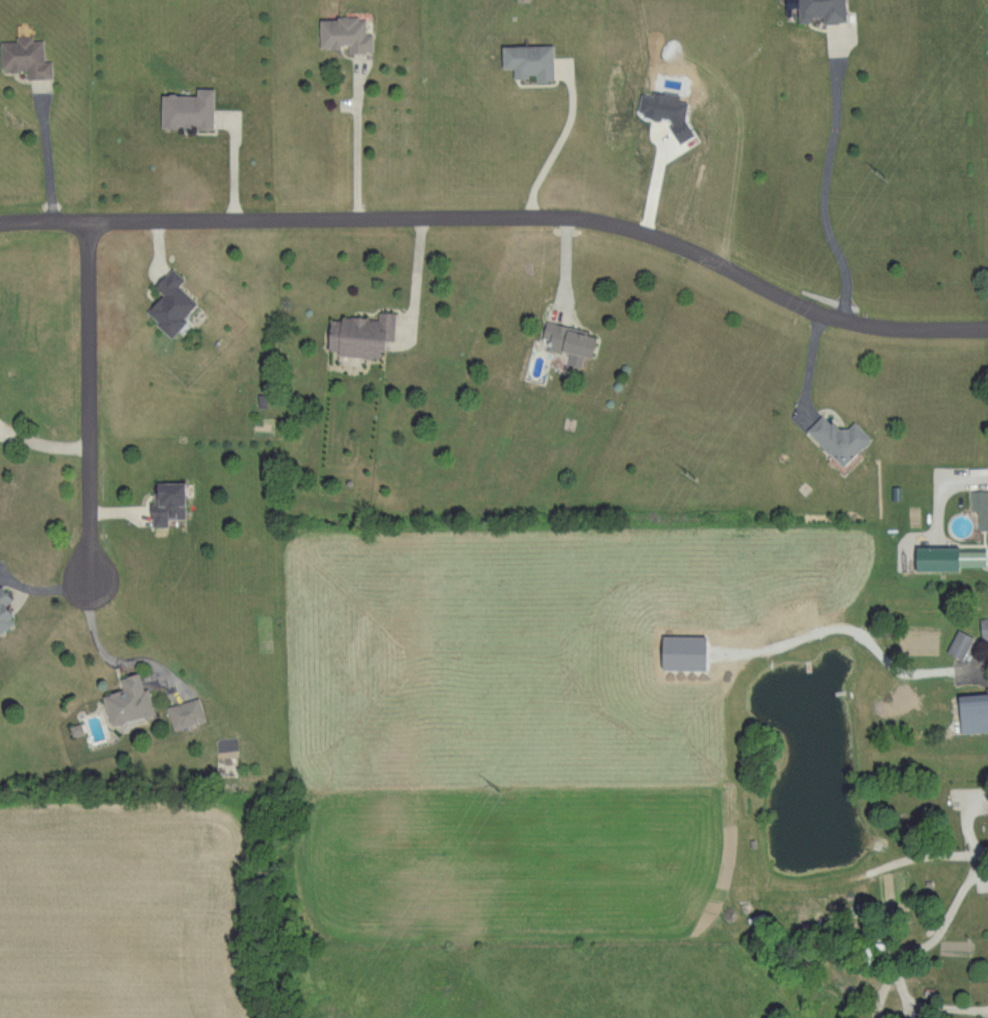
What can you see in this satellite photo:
building: (816, 9)
building: (339, 32)
building: (22, 58)
building: (522, 58)
building: (181, 107)
building: (663, 110)
road: (359, 137)
road: (547, 148)
road: (44, 150)
power tower: (890, 168)
road: (822, 177)
building: (986, 186)
road: (504, 217)
road: (567, 268)
road: (417, 276)
building: (164, 302)
building: (354, 333)
building: (564, 340)
road: (89, 399)
building: (834, 437)
road: (43, 441)
power tower: (701, 471)
building: (161, 502)
building: (978, 507)
building: (940, 557)
building: (2, 595)
building: (2, 619)
building: (981, 624)
building: (955, 643)
road: (97, 649)
road: (984, 664)
building: (121, 700)
building: (970, 711)
building: (180, 712)
power tower: (505, 784)
building: (986, 814)
road: (965, 826)
road: (918, 853)
road: (981, 855)
road: (945, 914)
road: (948, 1006)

■ ■ ■ ■

**WHAT YOU ARE ASKED TO DO:** In your copy, exclude the pictures and repeat each entry above exactly.

**EXERCISE OUTPUT:**
What can you see in this satellite photo:
building: (816, 9)
building: (339, 32)
building: (22, 58)
building: (522, 58)
building: (181, 107)
building: (663, 110)
road: (359, 137)
road: (547, 148)
road: (44, 150)
power tower: (890, 168)
road: (822, 177)
building: (986, 186)
road: (504, 217)
road: (567, 268)
road: (417, 276)
building: (164, 302)
building: (354, 333)
building: (564, 340)
road: (89, 399)
building: (834, 437)
road: (43, 441)
power tower: (701, 471)
building: (161, 502)
building: (978, 507)
building: (940, 557)
building: (2, 595)
building: (2, 619)
building: (981, 624)
building: (955, 643)
road: (97, 649)
road: (984, 664)
building: (121, 700)
building: (970, 711)
building: (180, 712)
power tower: (505, 784)
building: (986, 814)
road: (965, 826)
road: (918, 853)
road: (981, 855)
road: (945, 914)
road: (948, 1006)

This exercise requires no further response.